Read the data, and whenever a line holds the word "OPTO", report that line.

——————————

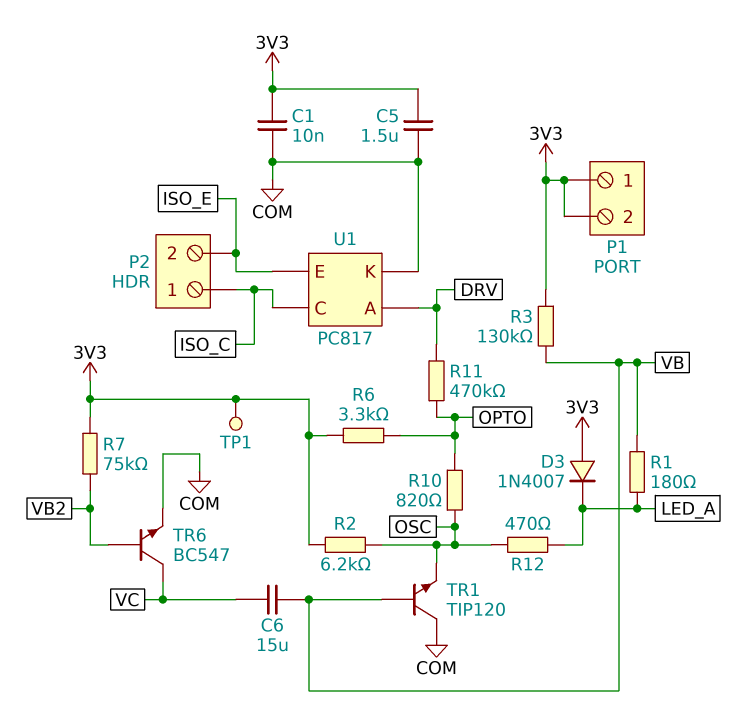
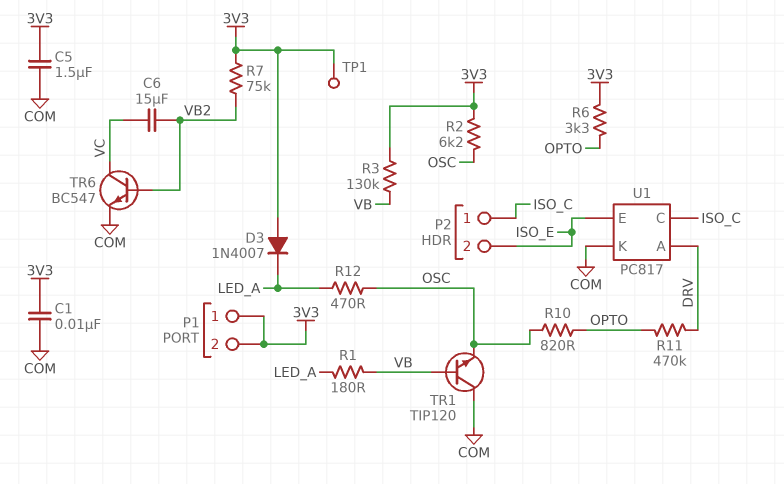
C6: 15uF (VB, VC) -> 15uF (VB2, VC)

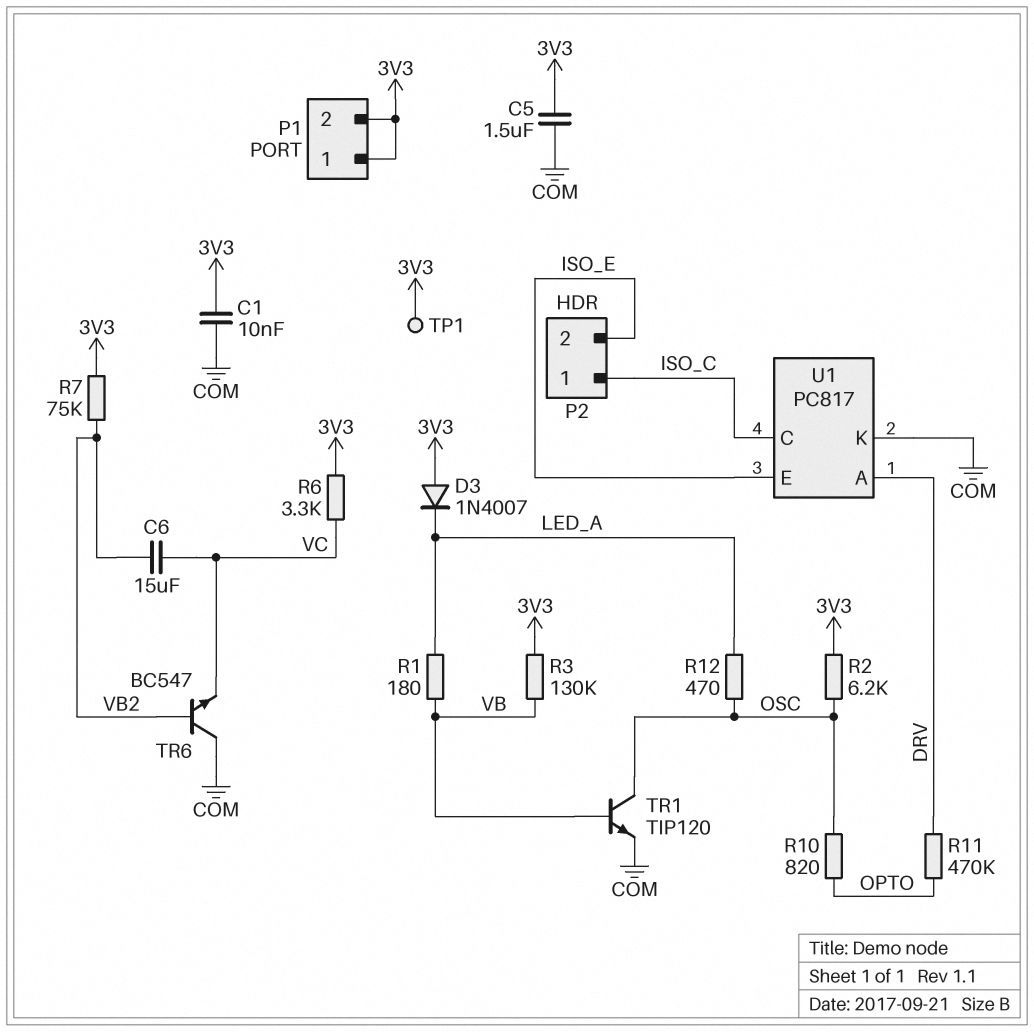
R6: 3.3k (3V3, OPTO) -> 3.3k (3V3, VC)
TR1: NPN TIP120 (B VB, C COM, E OSC) -> NPN TIP120 (B VB, C OSC, E COM)
TR6: NPN BC547 (B VB2, C VC, E COM) -> NPN BC547 (B VB2, C COM, E VC)

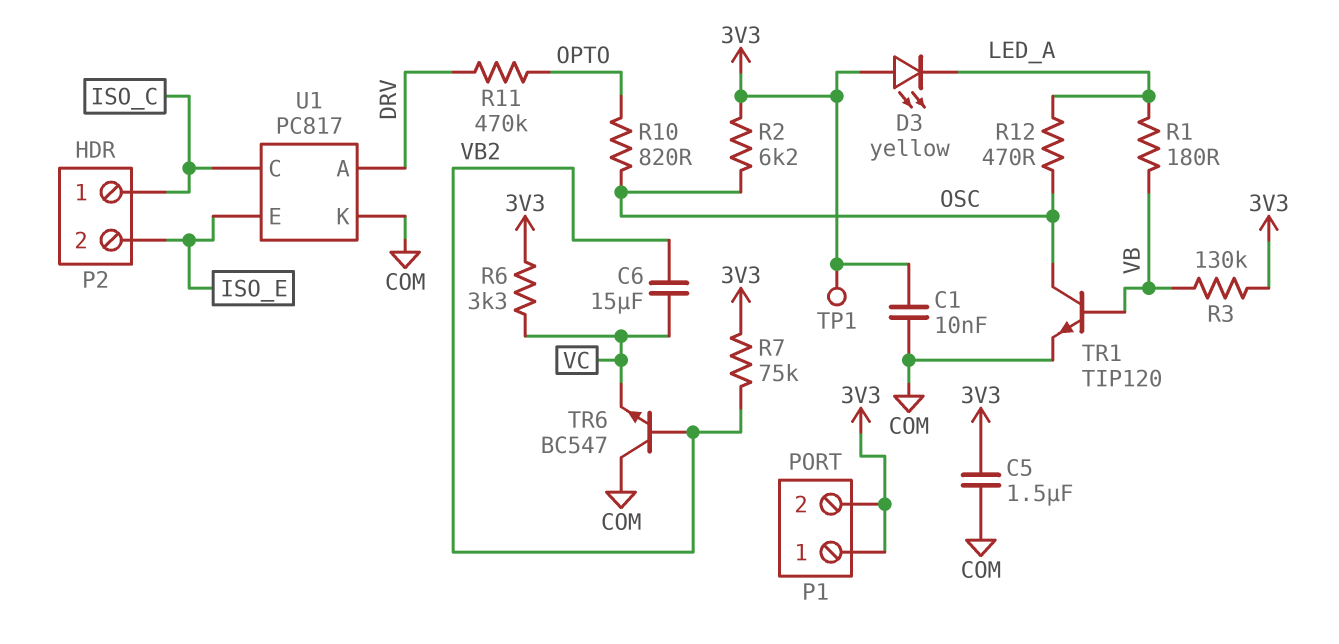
D3: diode 1N4007 (A 3V3, K LED_A) -> LED yellow (A 3V3, K LED_A)

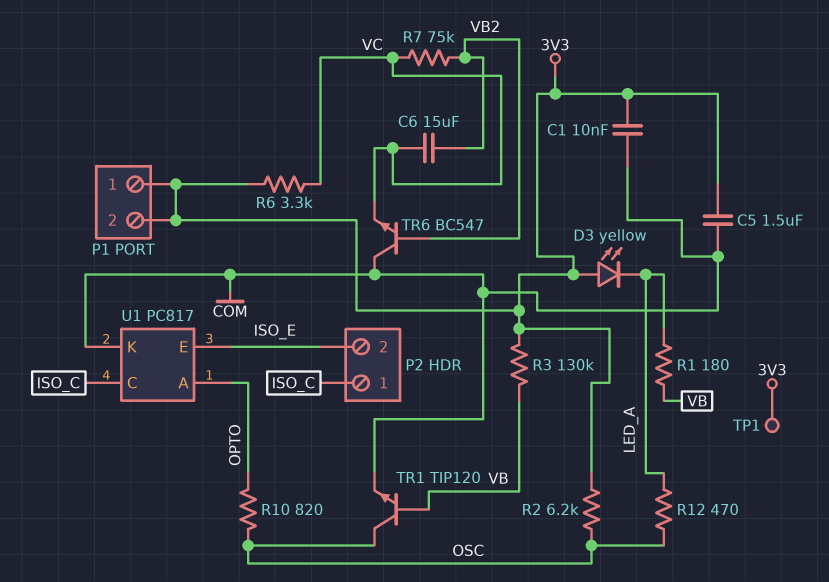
R7: 75k (3V3, VB2) -> 75k (VB2, VC)
R11: 470k (DRV, OPTO) -> none
U1 pin A: DRV -> OPTO

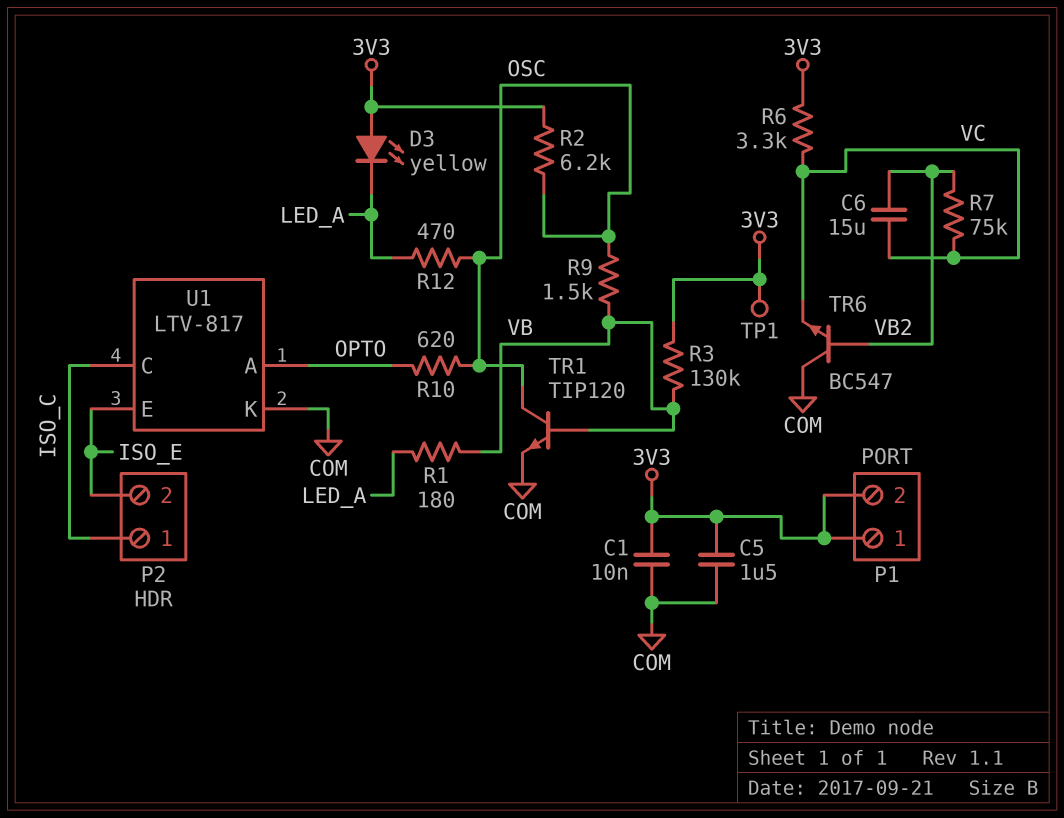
R9: none -> 1.5k (OSC, VB)
R10: 820 (OPTO, OSC) -> 620 (OPTO, OSC)
U1: PC817 -> LTV-817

——————————

__TASK RESULT__
R6: 3.3k (3V3, OPTO) -> 3.3k (3V3, VC)
R11: 470k (DRV, OPTO) -> none
U1 pin A: DRV -> OPTO
R10: 820 (OPTO, OSC) -> 620 (OPTO, OSC)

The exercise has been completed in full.